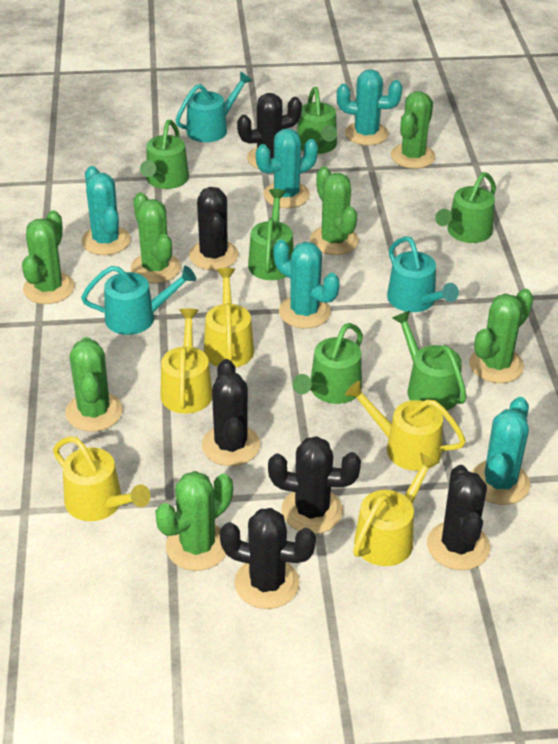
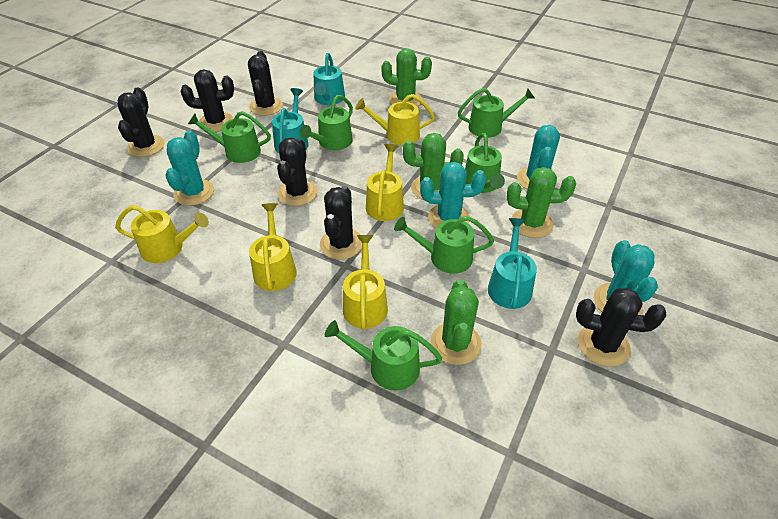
green cactus: 7 -> 4
turquoise cactus: 5 -> 4

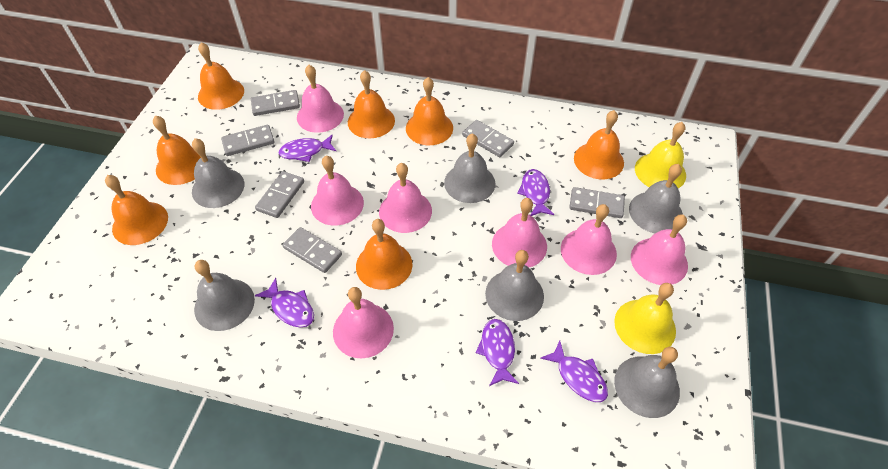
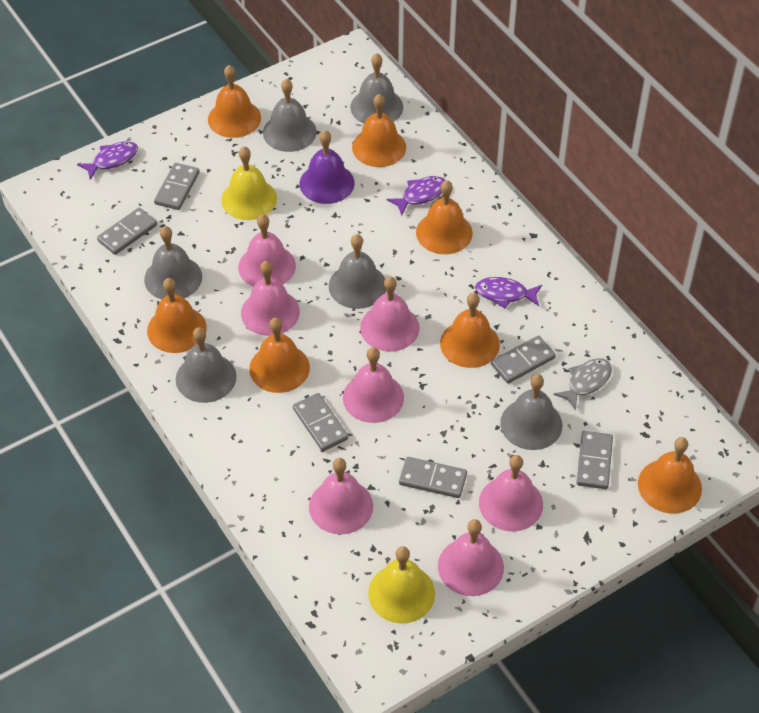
grey fish: 0 -> 1
purple bell: 0 -> 1
purple fish: 5 -> 3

__Problem__
Repeat each entry above exactly, passing over any images.

__Exercise solution__
green cactus: 7 -> 4
turquoise cactus: 5 -> 4

grey fish: 0 -> 1
purple bell: 0 -> 1
purple fish: 5 -> 3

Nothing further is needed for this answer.